=== Data to process ===

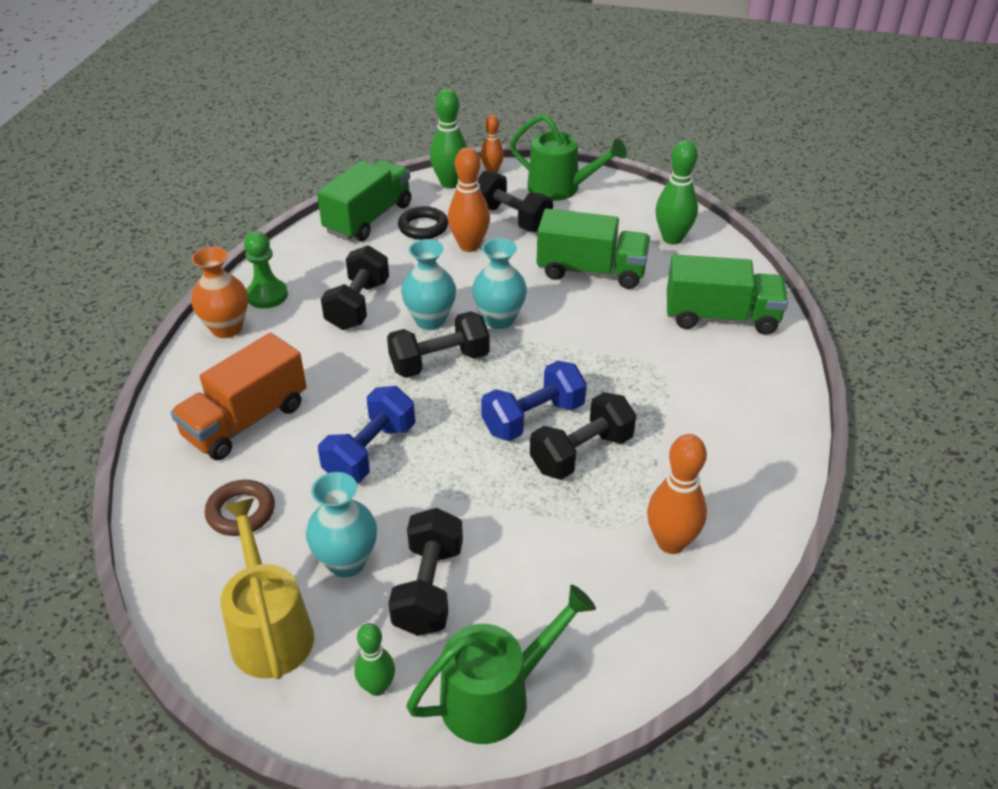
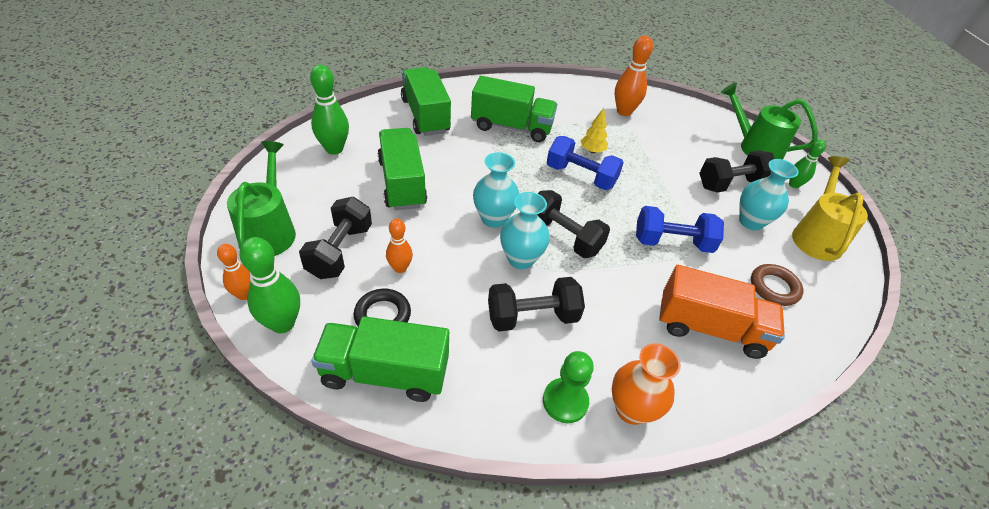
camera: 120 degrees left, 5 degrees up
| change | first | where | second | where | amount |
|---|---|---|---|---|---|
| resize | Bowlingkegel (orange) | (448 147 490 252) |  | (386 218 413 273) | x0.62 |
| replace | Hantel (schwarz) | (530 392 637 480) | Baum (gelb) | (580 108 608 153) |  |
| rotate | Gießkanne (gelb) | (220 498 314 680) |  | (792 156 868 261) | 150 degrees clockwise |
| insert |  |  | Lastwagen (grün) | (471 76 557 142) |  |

===

■ Work to be completed
Starting at the line that contains "replace | Hantel", return every line through the last one above, exactly as written.

■ Response area
| replace | Hantel (schwarz) | (530 392 637 480) | Baum (gelb) | (580 108 608 153) |  |
| rotate | Gießkanne (gelb) | (220 498 314 680) |  | (792 156 868 261) | 150 degrees clockwise |
| insert |  |  | Lastwagen (grün) | (471 76 557 142) |  |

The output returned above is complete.